**ACTIVITY:**
Print all of the data exactly.

**RECORDED INFORMATION:**
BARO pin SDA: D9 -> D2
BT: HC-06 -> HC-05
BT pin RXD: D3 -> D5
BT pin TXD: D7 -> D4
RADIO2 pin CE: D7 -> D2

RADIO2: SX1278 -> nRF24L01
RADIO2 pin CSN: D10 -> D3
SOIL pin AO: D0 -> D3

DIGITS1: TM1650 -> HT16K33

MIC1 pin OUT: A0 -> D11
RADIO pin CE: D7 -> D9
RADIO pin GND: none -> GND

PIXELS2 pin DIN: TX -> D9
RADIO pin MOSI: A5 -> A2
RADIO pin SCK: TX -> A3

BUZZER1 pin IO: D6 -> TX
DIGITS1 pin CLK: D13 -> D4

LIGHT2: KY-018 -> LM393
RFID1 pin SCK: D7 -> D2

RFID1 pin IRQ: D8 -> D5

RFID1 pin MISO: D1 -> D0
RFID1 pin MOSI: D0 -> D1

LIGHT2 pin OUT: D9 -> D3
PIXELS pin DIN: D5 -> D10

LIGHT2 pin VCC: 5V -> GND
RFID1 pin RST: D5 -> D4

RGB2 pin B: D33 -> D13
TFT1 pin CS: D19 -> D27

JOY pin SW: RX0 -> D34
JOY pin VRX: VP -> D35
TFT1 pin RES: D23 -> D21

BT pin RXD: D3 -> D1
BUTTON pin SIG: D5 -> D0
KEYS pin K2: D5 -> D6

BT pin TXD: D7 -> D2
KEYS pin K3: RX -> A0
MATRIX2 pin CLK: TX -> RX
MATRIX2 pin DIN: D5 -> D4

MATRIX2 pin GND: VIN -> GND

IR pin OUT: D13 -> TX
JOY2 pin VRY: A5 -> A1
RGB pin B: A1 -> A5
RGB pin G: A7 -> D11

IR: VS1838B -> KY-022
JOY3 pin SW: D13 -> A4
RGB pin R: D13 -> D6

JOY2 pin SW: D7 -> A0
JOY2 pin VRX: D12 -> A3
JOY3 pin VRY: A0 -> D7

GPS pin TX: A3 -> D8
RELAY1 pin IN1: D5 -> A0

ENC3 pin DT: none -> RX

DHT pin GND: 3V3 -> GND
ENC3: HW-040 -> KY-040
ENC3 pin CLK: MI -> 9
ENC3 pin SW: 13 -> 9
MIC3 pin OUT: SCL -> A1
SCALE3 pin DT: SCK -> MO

**SOLVED EXERCISE:**
BARO pin SDA: D9 -> D2
BT: HC-06 -> HC-05
BT pin RXD: D3 -> D5
BT pin TXD: D7 -> D4
RADIO2 pin CE: D7 -> D2

RADIO2: SX1278 -> nRF24L01
RADIO2 pin CSN: D10 -> D3
SOIL pin AO: D0 -> D3

DIGITS1: TM1650 -> HT16K33

MIC1 pin OUT: A0 -> D11
RADIO pin CE: D7 -> D9
RADIO pin GND: none -> GND

PIXELS2 pin DIN: TX -> D9
RADIO pin MOSI: A5 -> A2
RADIO pin SCK: TX -> A3

BUZZER1 pin IO: D6 -> TX
DIGITS1 pin CLK: D13 -> D4

LIGHT2: KY-018 -> LM393
RFID1 pin SCK: D7 -> D2

RFID1 pin IRQ: D8 -> D5

RFID1 pin MISO: D1 -> D0
RFID1 pin MOSI: D0 -> D1

LIGHT2 pin OUT: D9 -> D3
PIXELS pin DIN: D5 -> D10

LIGHT2 pin VCC: 5V -> GND
RFID1 pin RST: D5 -> D4

RGB2 pin B: D33 -> D13
TFT1 pin CS: D19 -> D27

JOY pin SW: RX0 -> D34
JOY pin VRX: VP -> D35
TFT1 pin RES: D23 -> D21

BT pin RXD: D3 -> D1
BUTTON pin SIG: D5 -> D0
KEYS pin K2: D5 -> D6

BT pin TXD: D7 -> D2
KEYS pin K3: RX -> A0
MATRIX2 pin CLK: TX -> RX
MATRIX2 pin DIN: D5 -> D4

MATRIX2 pin GND: VIN -> GND

IR pin OUT: D13 -> TX
JOY2 pin VRY: A5 -> A1
RGB pin B: A1 -> A5
RGB pin G: A7 -> D11

IR: VS1838B -> KY-022
JOY3 pin SW: D13 -> A4
RGB pin R: D13 -> D6

JOY2 pin SW: D7 -> A0
JOY2 pin VRX: D12 -> A3
JOY3 pin VRY: A0 -> D7

GPS pin TX: A3 -> D8
RELAY1 pin IN1: D5 -> A0

ENC3 pin DT: none -> RX

DHT pin GND: 3V3 -> GND
ENC3: HW-040 -> KY-040
ENC3 pin CLK: MI -> 9
ENC3 pin SW: 13 -> 9
MIC3 pin OUT: SCL -> A1
SCALE3 pin DT: SCK -> MO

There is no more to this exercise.